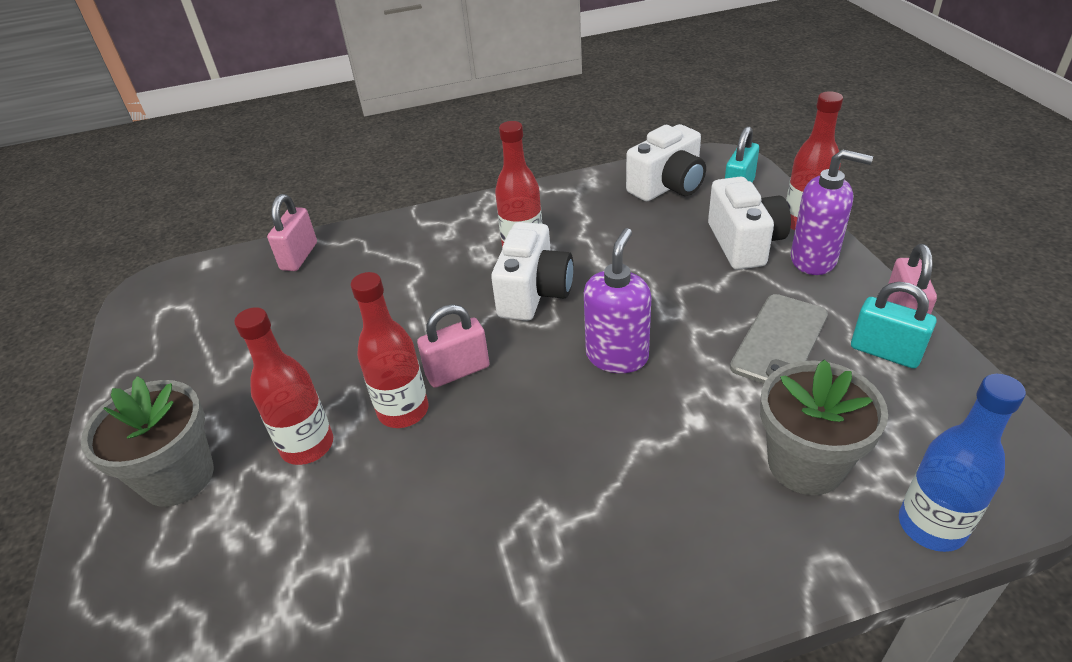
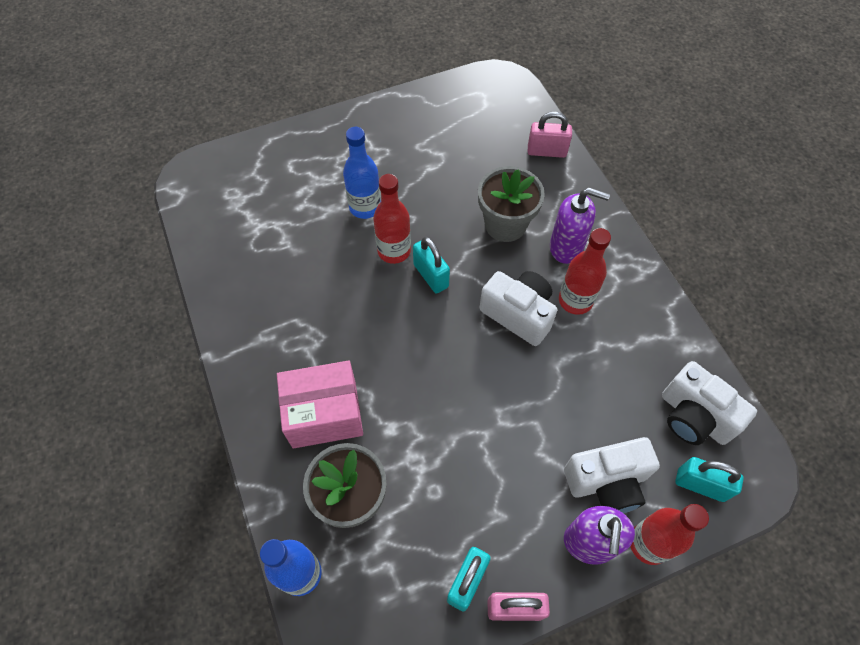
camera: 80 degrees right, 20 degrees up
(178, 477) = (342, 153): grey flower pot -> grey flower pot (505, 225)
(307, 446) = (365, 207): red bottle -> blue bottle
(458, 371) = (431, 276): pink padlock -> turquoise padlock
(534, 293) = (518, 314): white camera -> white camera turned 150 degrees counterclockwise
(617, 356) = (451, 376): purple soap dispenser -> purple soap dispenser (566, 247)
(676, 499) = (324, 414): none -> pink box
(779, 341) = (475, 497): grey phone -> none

========

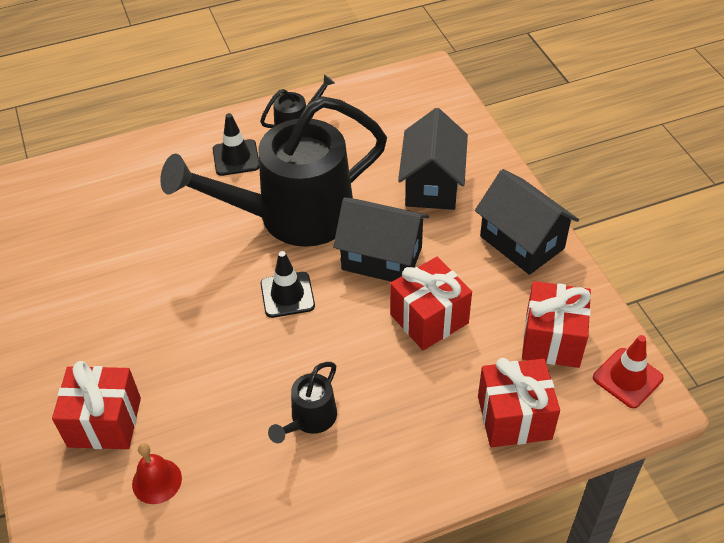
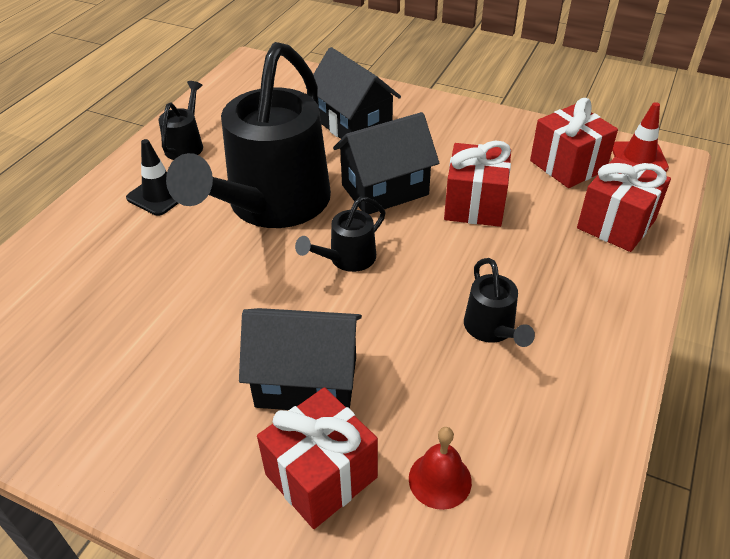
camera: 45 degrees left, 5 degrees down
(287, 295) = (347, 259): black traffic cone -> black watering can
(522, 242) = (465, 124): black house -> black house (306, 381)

========

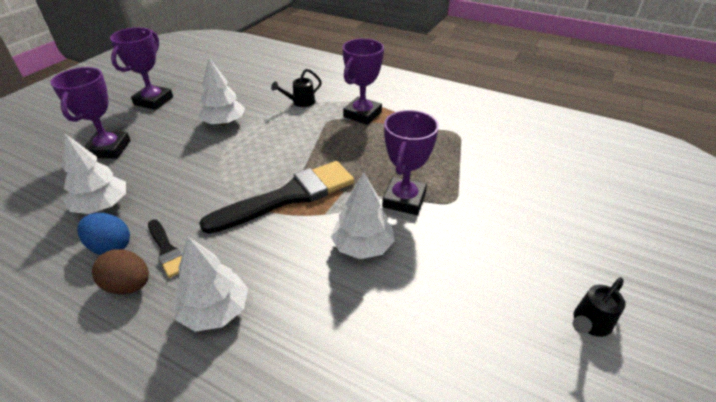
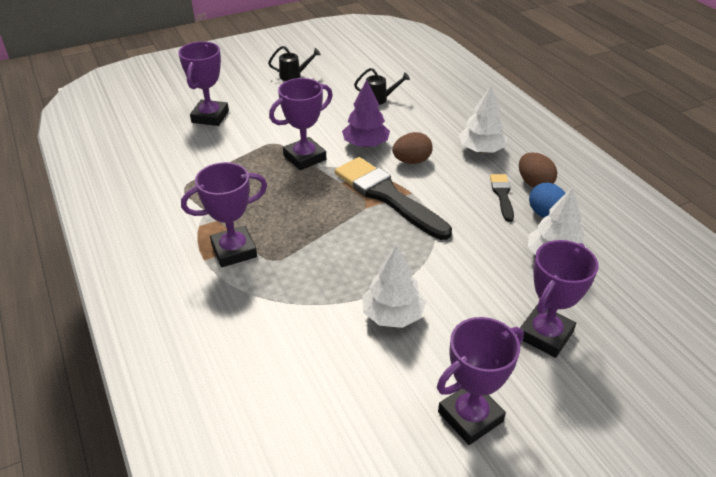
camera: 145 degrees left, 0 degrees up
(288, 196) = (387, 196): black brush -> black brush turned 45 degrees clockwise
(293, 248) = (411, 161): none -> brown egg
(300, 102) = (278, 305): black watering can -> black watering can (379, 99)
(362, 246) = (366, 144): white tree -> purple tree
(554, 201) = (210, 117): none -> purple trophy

========

» **Task prompt**
Each line above with the string "grey" should be reported in full.

» **Written response**
(178, 477) = (342, 153): grey flower pot -> grey flower pot (505, 225)
(779, 341) = (475, 497): grey phone -> none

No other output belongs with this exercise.